| Task instructions |
From the records below, transcribe exactly the lines that begin at the line with "black rolling pin: 3 -> 4" and end at the line with "black pot: 6 -> 5", both included.

*** Opening of Study material ***

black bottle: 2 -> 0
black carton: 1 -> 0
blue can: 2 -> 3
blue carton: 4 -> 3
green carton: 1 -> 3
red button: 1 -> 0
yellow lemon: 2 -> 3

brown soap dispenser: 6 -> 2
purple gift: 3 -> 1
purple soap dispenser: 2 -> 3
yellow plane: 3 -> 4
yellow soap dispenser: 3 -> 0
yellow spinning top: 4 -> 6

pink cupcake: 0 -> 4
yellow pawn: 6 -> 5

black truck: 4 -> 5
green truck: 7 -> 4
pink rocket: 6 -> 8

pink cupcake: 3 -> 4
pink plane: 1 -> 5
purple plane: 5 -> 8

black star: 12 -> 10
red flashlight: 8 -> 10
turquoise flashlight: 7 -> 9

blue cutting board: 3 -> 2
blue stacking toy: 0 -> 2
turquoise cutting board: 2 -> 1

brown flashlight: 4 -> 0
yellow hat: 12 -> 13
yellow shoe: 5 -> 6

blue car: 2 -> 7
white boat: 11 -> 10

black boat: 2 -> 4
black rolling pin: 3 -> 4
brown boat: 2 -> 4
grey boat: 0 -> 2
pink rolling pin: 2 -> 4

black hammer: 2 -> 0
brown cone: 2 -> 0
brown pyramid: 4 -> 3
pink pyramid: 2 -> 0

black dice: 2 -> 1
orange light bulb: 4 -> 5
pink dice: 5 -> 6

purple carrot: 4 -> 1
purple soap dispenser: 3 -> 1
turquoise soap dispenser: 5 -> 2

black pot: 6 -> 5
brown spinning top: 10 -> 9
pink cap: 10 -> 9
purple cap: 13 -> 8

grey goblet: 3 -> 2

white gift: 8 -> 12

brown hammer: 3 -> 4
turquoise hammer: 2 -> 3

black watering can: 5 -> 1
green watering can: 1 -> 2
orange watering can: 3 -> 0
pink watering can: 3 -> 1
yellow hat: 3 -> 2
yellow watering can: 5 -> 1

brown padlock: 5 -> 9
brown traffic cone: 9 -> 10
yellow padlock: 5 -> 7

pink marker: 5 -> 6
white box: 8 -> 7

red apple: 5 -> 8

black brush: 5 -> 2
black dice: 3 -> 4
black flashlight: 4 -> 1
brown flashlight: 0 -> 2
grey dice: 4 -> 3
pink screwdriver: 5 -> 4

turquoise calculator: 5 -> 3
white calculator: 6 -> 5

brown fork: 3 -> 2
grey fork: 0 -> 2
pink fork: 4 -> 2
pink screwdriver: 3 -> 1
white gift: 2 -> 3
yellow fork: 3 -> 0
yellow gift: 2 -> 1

*** Close of Study material ***

| Exercise result |
black rolling pin: 3 -> 4
brown boat: 2 -> 4
grey boat: 0 -> 2
pink rolling pin: 2 -> 4

black hammer: 2 -> 0
brown cone: 2 -> 0
brown pyramid: 4 -> 3
pink pyramid: 2 -> 0

black dice: 2 -> 1
orange light bulb: 4 -> 5
pink dice: 5 -> 6

purple carrot: 4 -> 1
purple soap dispenser: 3 -> 1
turquoise soap dispenser: 5 -> 2

black pot: 6 -> 5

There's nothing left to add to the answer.